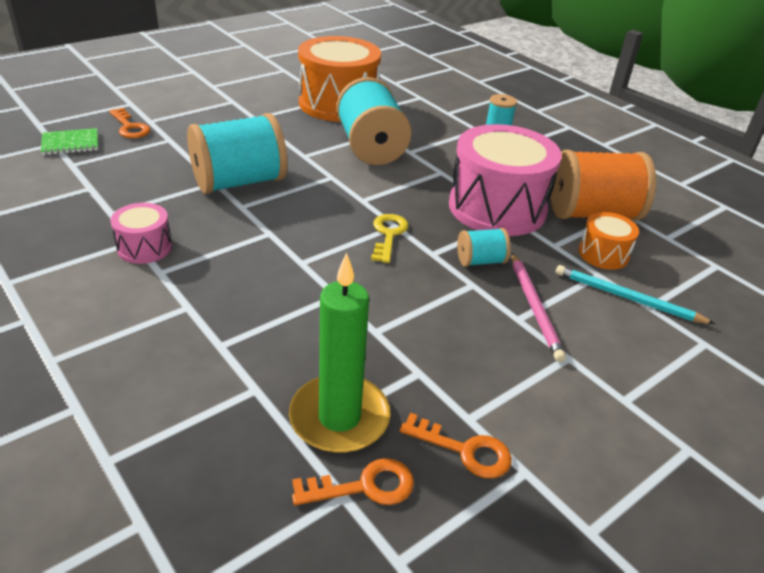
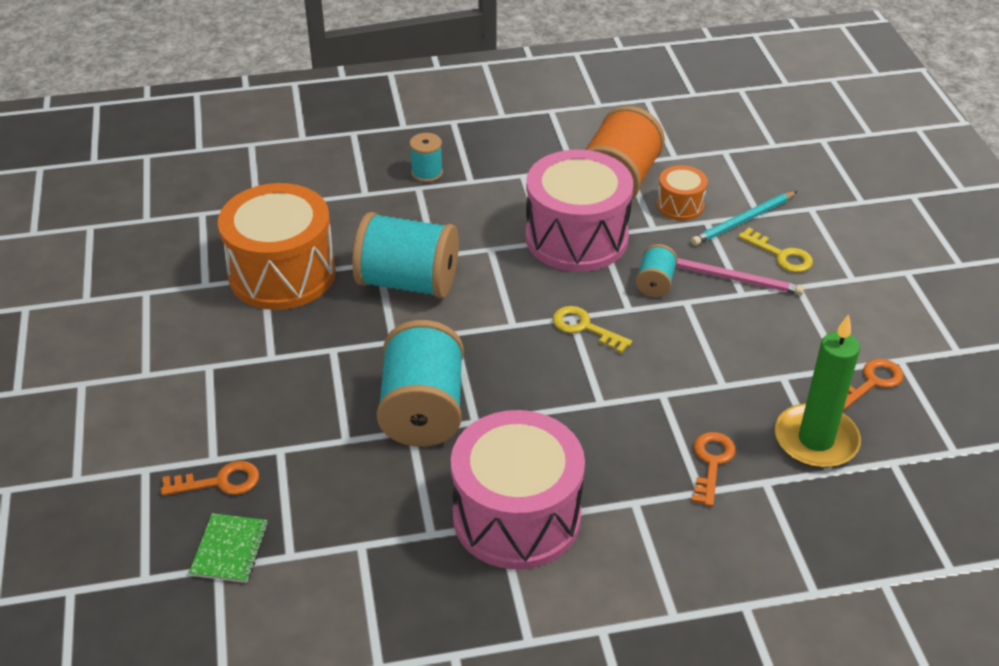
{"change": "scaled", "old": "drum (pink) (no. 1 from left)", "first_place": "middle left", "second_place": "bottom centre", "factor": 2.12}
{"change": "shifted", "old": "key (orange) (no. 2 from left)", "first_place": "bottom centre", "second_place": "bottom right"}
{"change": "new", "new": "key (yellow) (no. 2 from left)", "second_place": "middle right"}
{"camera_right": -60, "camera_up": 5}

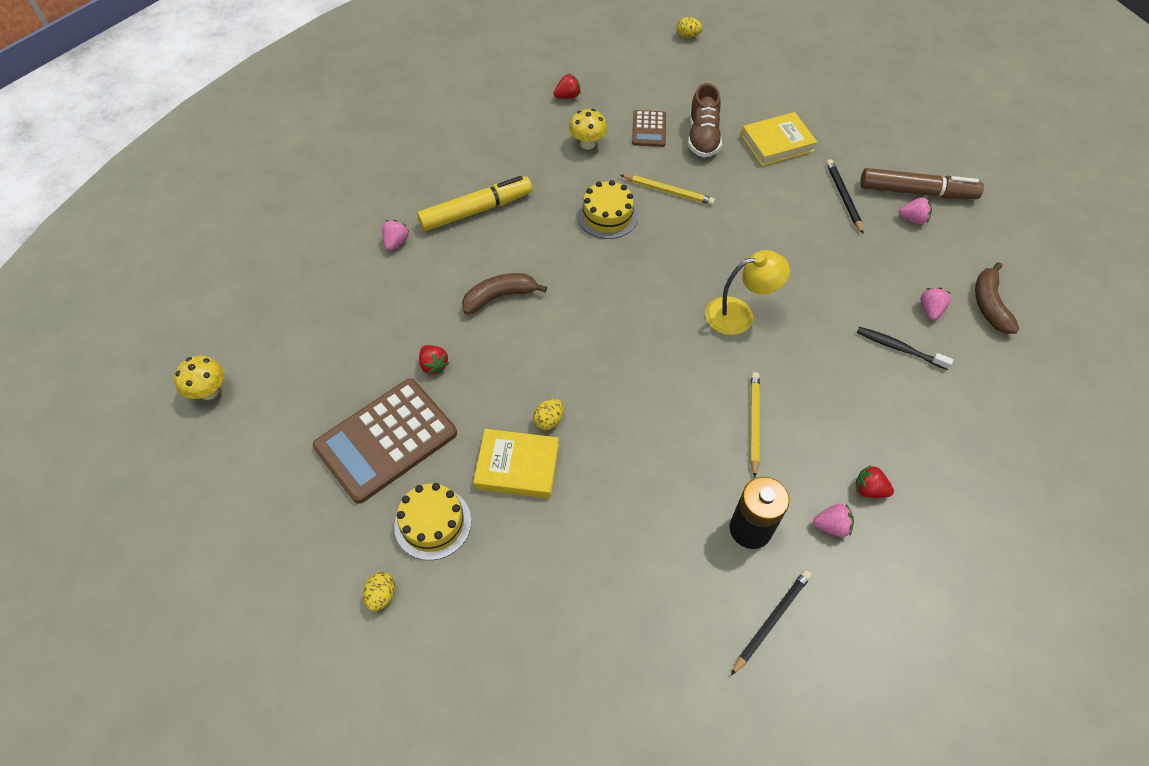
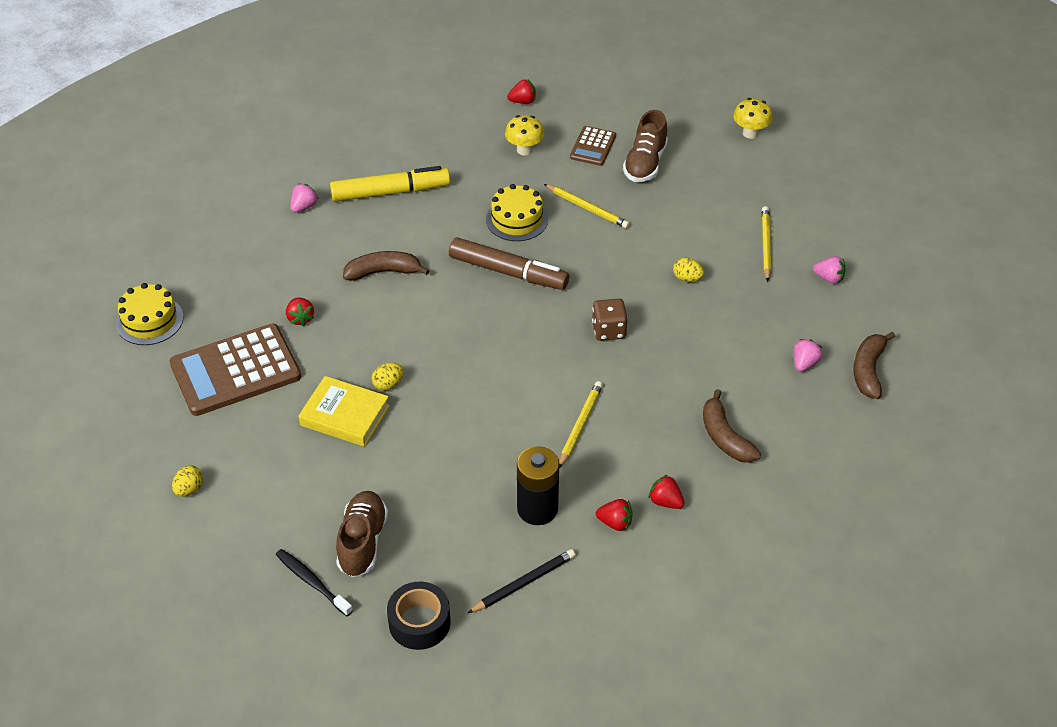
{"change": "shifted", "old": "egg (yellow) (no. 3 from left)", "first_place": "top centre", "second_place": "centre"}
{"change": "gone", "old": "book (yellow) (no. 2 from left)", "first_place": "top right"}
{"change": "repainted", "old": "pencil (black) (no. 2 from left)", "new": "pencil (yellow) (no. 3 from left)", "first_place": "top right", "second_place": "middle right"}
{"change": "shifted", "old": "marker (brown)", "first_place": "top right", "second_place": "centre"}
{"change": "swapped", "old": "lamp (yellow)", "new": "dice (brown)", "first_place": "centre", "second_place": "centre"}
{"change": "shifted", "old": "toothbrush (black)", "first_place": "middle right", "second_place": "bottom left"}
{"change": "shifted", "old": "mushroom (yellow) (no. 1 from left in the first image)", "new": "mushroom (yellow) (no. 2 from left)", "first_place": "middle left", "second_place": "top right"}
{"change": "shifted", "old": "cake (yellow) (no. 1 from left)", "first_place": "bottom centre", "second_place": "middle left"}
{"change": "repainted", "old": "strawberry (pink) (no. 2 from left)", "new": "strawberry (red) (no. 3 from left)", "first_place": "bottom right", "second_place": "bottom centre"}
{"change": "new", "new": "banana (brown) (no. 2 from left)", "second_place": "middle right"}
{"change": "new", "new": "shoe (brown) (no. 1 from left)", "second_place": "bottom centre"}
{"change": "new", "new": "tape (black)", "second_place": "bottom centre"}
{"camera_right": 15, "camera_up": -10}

_ABOUT THIS EXERCISE_
Please write the material out again exactly as shown above, minus any pictures.

_WRITTEN RESPONSE_
{"change": "scaled", "old": "drum (pink) (no. 1 from left)", "first_place": "middle left", "second_place": "bottom centre", "factor": 2.12}
{"change": "shifted", "old": "key (orange) (no. 2 from left)", "first_place": "bottom centre", "second_place": "bottom right"}
{"change": "new", "new": "key (yellow) (no. 2 from left)", "second_place": "middle right"}
{"camera_right": -60, "camera_up": 5}

{"change": "shifted", "old": "egg (yellow) (no. 3 from left)", "first_place": "top centre", "second_place": "centre"}
{"change": "gone", "old": "book (yellow) (no. 2 from left)", "first_place": "top right"}
{"change": "repainted", "old": "pencil (black) (no. 2 from left)", "new": "pencil (yellow) (no. 3 from left)", "first_place": "top right", "second_place": "middle right"}
{"change": "shifted", "old": "marker (brown)", "first_place": "top right", "second_place": "centre"}
{"change": "swapped", "old": "lamp (yellow)", "new": "dice (brown)", "first_place": "centre", "second_place": "centre"}
{"change": "shifted", "old": "toothbrush (black)", "first_place": "middle right", "second_place": "bottom left"}
{"change": "shifted", "old": "mushroom (yellow) (no. 1 from left in the first image)", "new": "mushroom (yellow) (no. 2 from left)", "first_place": "middle left", "second_place": "top right"}
{"change": "shifted", "old": "cake (yellow) (no. 1 from left)", "first_place": "bottom centre", "second_place": "middle left"}
{"change": "repainted", "old": "strawberry (pink) (no. 2 from left)", "new": "strawberry (red) (no. 3 from left)", "first_place": "bottom right", "second_place": "bottom centre"}
{"change": "new", "new": "banana (brown) (no. 2 from left)", "second_place": "middle right"}
{"change": "new", "new": "shoe (brown) (no. 1 from left)", "second_place": "bottom centre"}
{"change": "new", "new": "tape (black)", "second_place": "bottom centre"}
{"camera_right": 15, "camera_up": -10}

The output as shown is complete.